*YOUR TASK*:
Below are the records; repeat exactly their lines between the line holding "camera: 80 degrees left, 20 degrees down" and the line holding "(234, 254) = (215, 97): none", inclusive, skipping the pictures.

*STORED DATA*:

================================

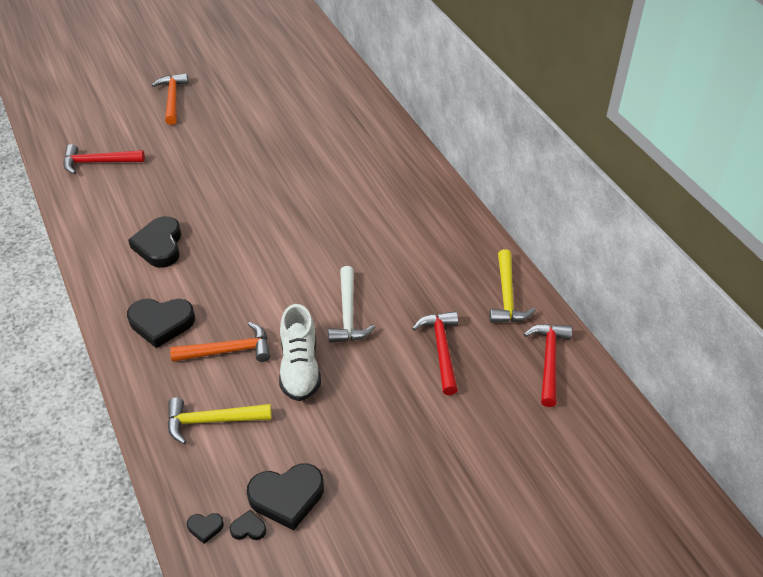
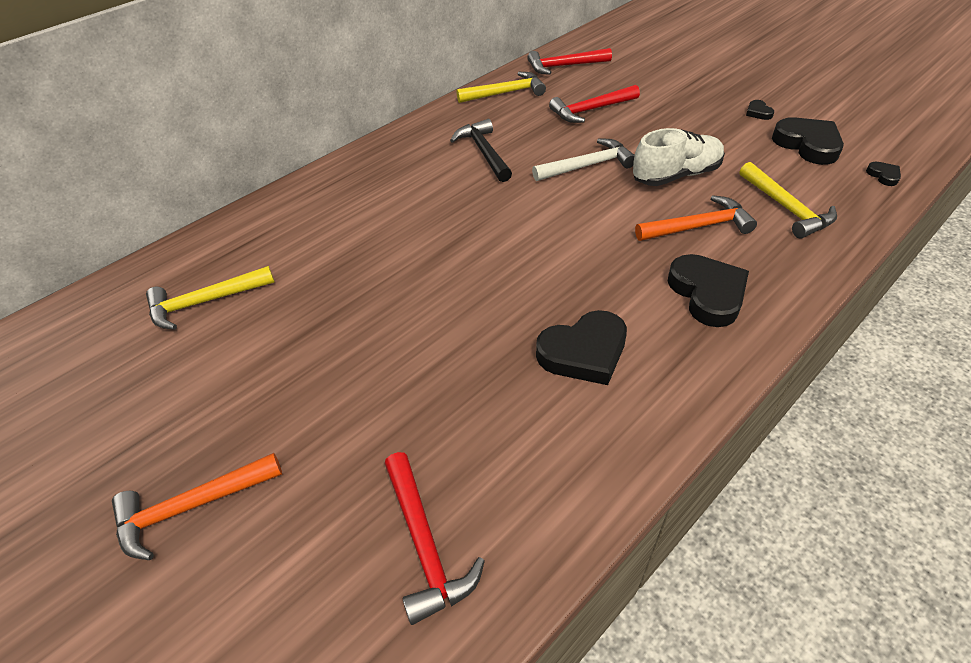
camera: 105 degrees left, 0 degrees up
(228, 351) = (698, 227): orange hammer -> orange hammer turned 105 degrees clockwise
(248, 528) = (855, 154): black heart -> black heart (758, 112)
(310, 104) = (205, 302): none -> yellow hammer
(405, 255) = (484, 152): none -> black hammer

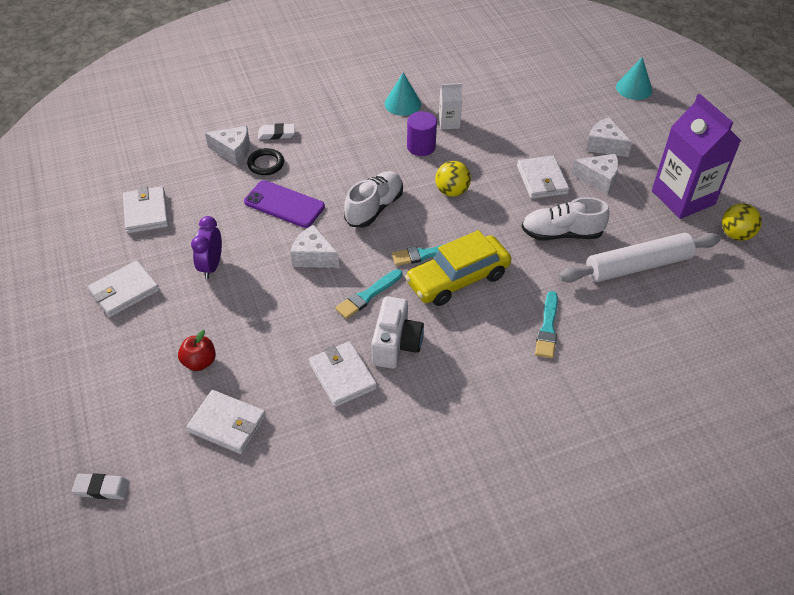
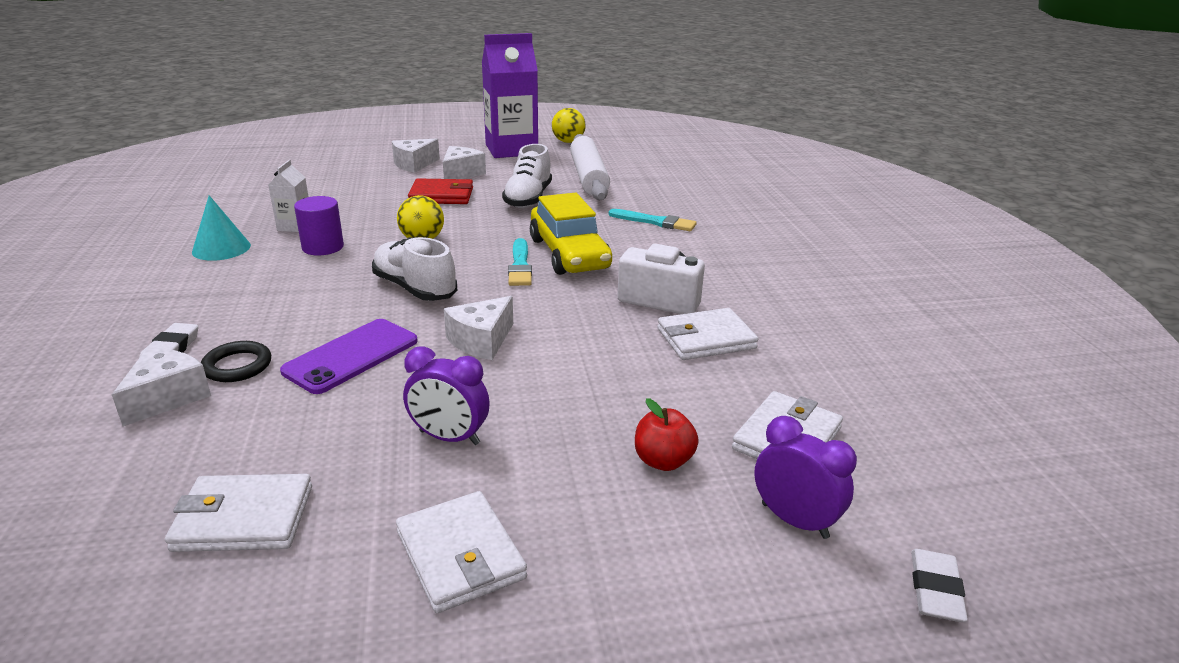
camera: 80 degrees left, 20 degrees down
(152, 425) = (794, 520): none -> purple clock
(367, 295) = (574, 309): turquoise brush -> none
(542, 180) = (441, 195): white wallet -> red wallet
(634, 88) = (341, 142): turquoise cone -> none

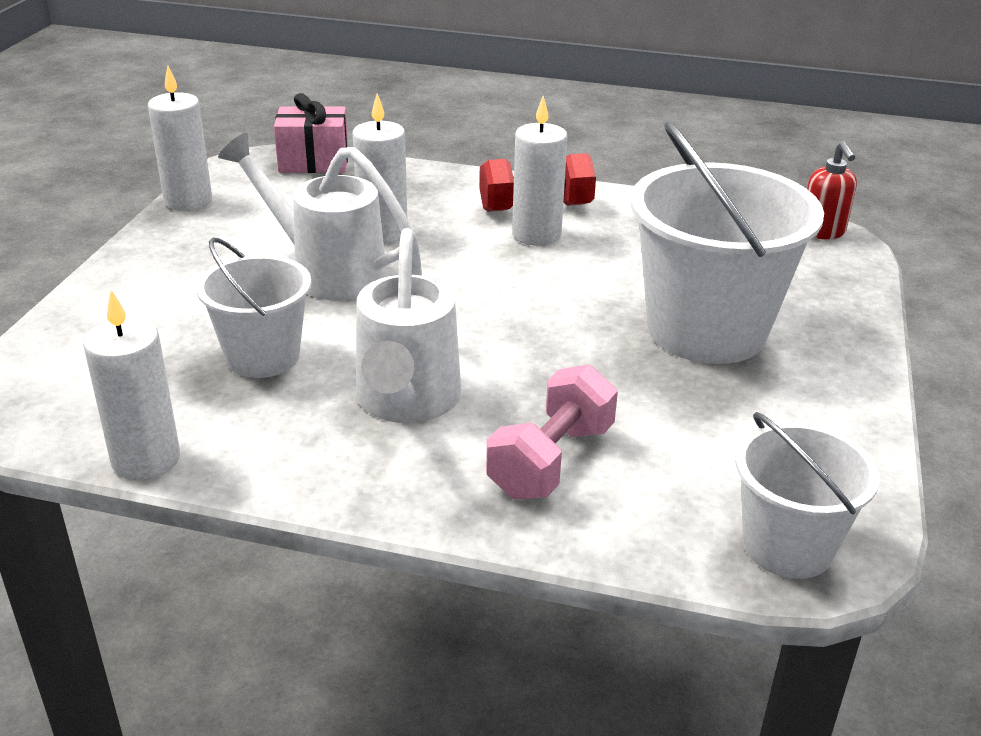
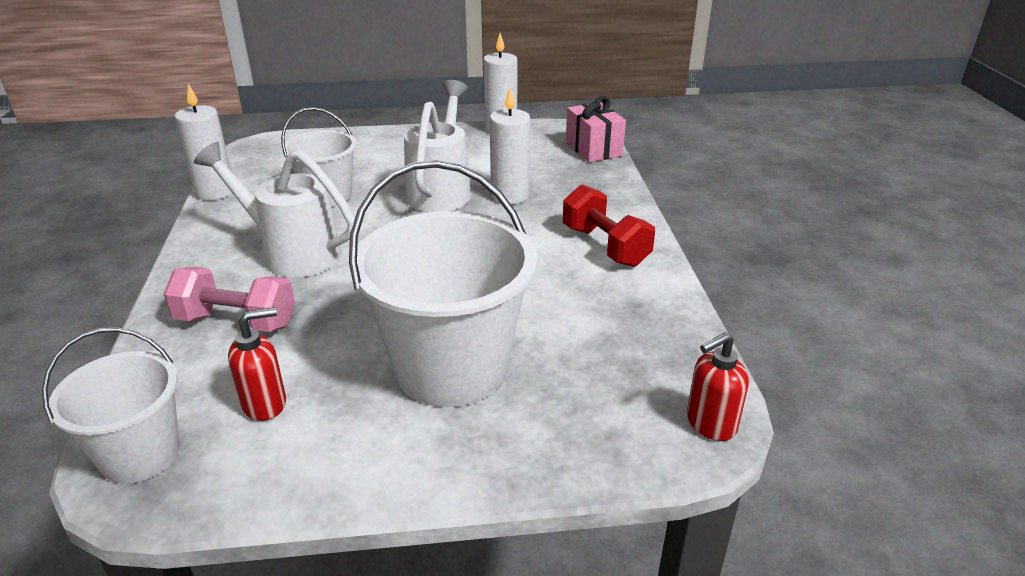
camera: 70 degrees right, 0 degrees up
(406, 402) = (292, 253): white watering can -> white watering can turned 45 degrees clockwise
(536, 234) = (558, 255): white candle -> none
(725, 451) = (265, 404): none -> red soap dispenser

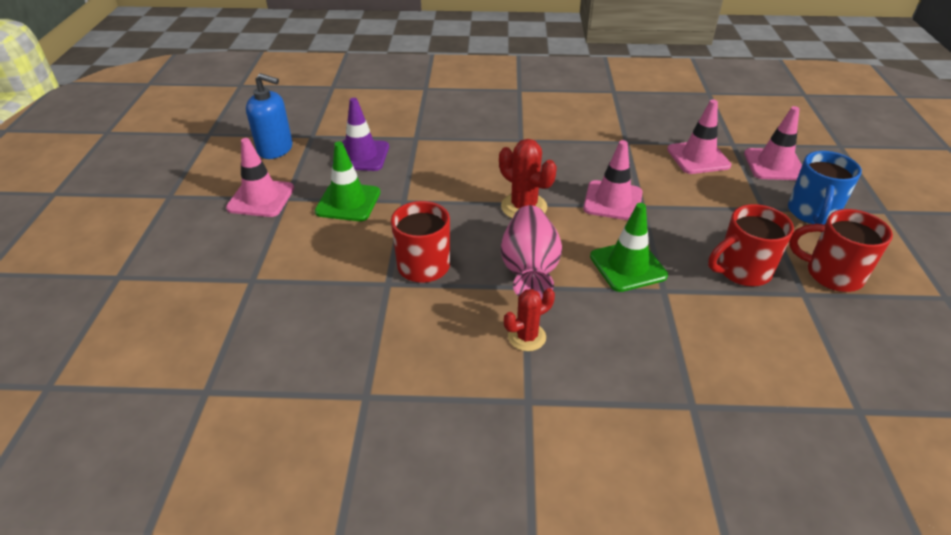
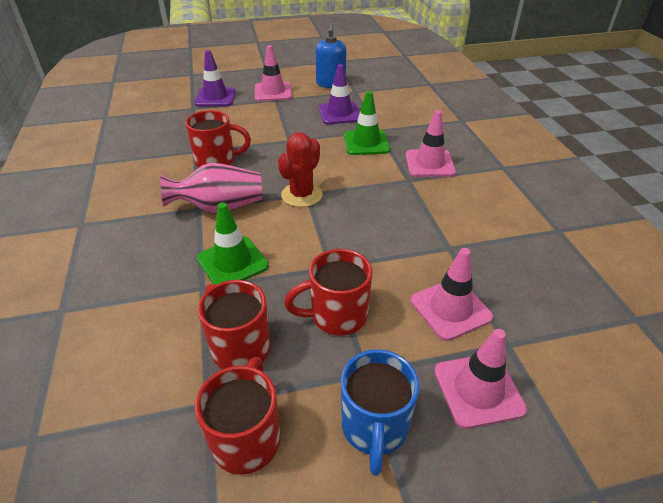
camera: 75 degrees right, 0 degrees up
(234, 254) = (215, 97): none -> purple traffic cone
(348, 202) = (279, 120): green traffic cone -> green traffic cone (366, 143)
(527, 337) = (142, 216): red cactus -> none
(613, 201) = (331, 246): pink traffic cone -> pink traffic cone (429, 164)
(704, 212) = (336, 316): none -> red mug
(812, 213) = (374, 428): blue mug -> blue mug turned 90 degrees counterclockwise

================================

*FINISHED TASK*:
camera: 80 degrees left, 20 degrees down
(152, 425) = (794, 520): none -> purple clock
(367, 295) = (574, 309): turquoise brush -> none
(542, 180) = (441, 195): white wallet -> red wallet
(634, 88) = (341, 142): turquoise cone -> none

camera: 70 degrees right, 0 degrees up
(406, 402) = (292, 253): white watering can -> white watering can turned 45 degrees clockwise
(536, 234) = (558, 255): white candle -> none
(725, 451) = (265, 404): none -> red soap dispenser

camera: 75 degrees right, 0 degrees up
(234, 254) = (215, 97): none -> purple traffic cone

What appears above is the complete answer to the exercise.